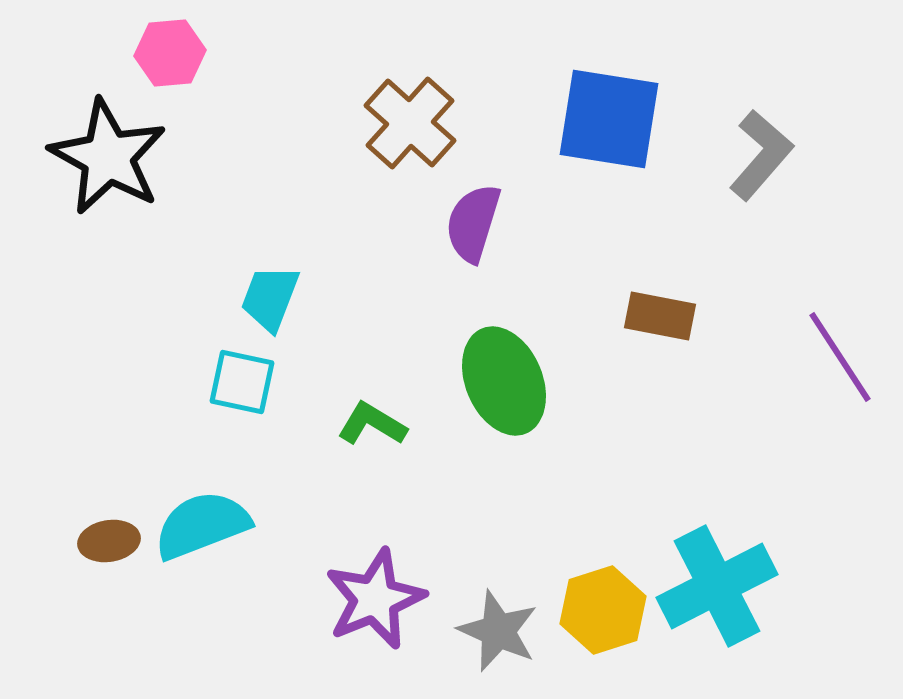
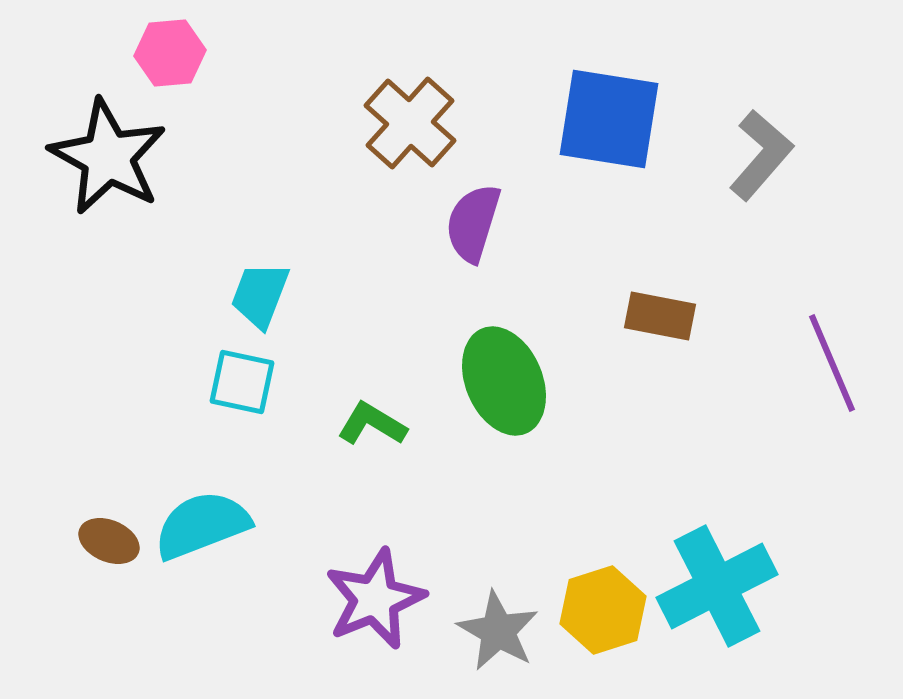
cyan trapezoid: moved 10 px left, 3 px up
purple line: moved 8 px left, 6 px down; rotated 10 degrees clockwise
brown ellipse: rotated 32 degrees clockwise
gray star: rotated 6 degrees clockwise
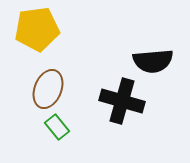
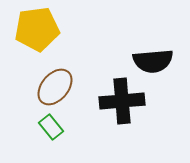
brown ellipse: moved 7 px right, 2 px up; rotated 18 degrees clockwise
black cross: rotated 21 degrees counterclockwise
green rectangle: moved 6 px left
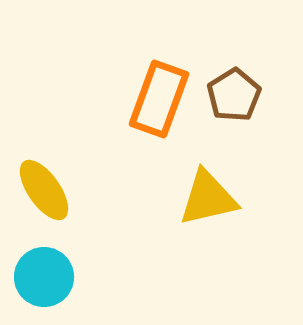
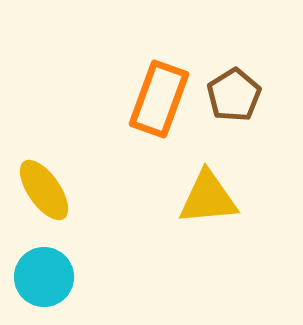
yellow triangle: rotated 8 degrees clockwise
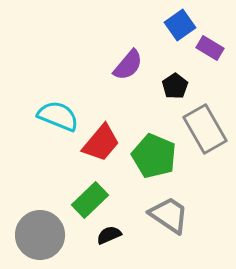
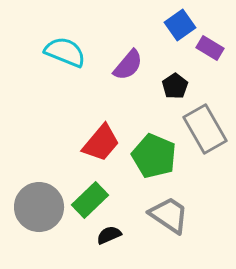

————

> **The problem**:
Write out every line from the entries where "moved" appears.

> **Task result**:
cyan trapezoid: moved 10 px left, 3 px up
purple line: moved 8 px left, 6 px down; rotated 10 degrees clockwise
brown ellipse: moved 7 px right, 2 px up; rotated 18 degrees clockwise
green rectangle: moved 6 px left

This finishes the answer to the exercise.